__Task item__
Collect all lines containing the word "cactus" from the data.

__Recorded information__
• • • •

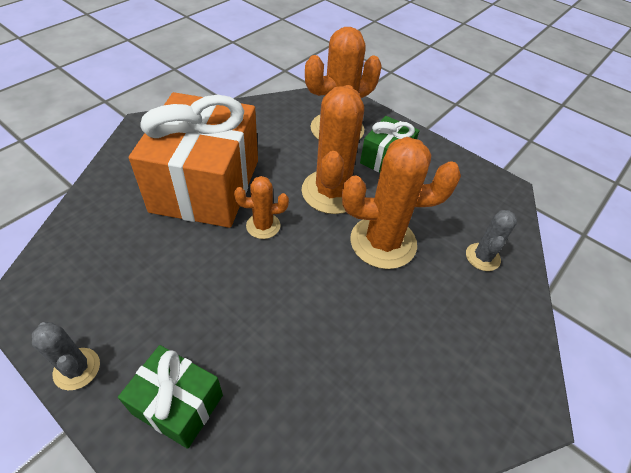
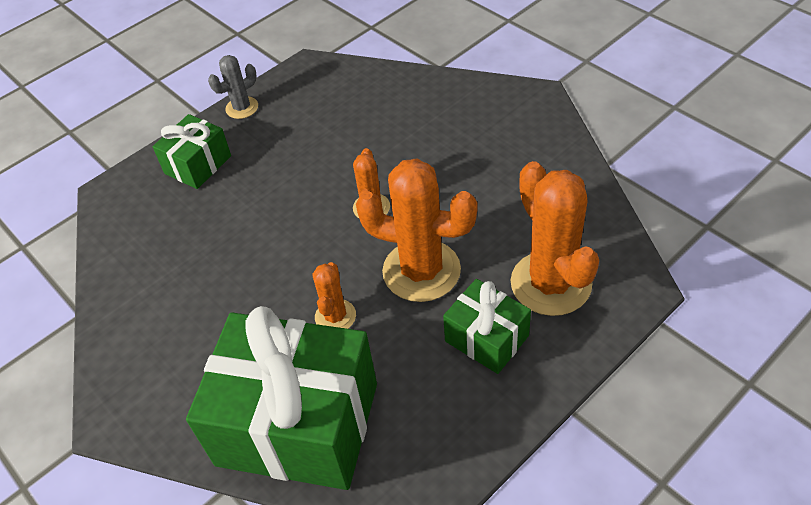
camera: 105 degrees right, 0 degrees up
(206, 185) = (435, 157): orange gift -> none
(383, 242) = (335, 316): orange cactus -> orange cactus, size x0.51
(482, 257) = (297, 424): grey cactus -> green gift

• • • •

__Written answer__
(383, 242) = (335, 316): orange cactus -> orange cactus, size x0.51
(482, 257) = (297, 424): grey cactus -> green gift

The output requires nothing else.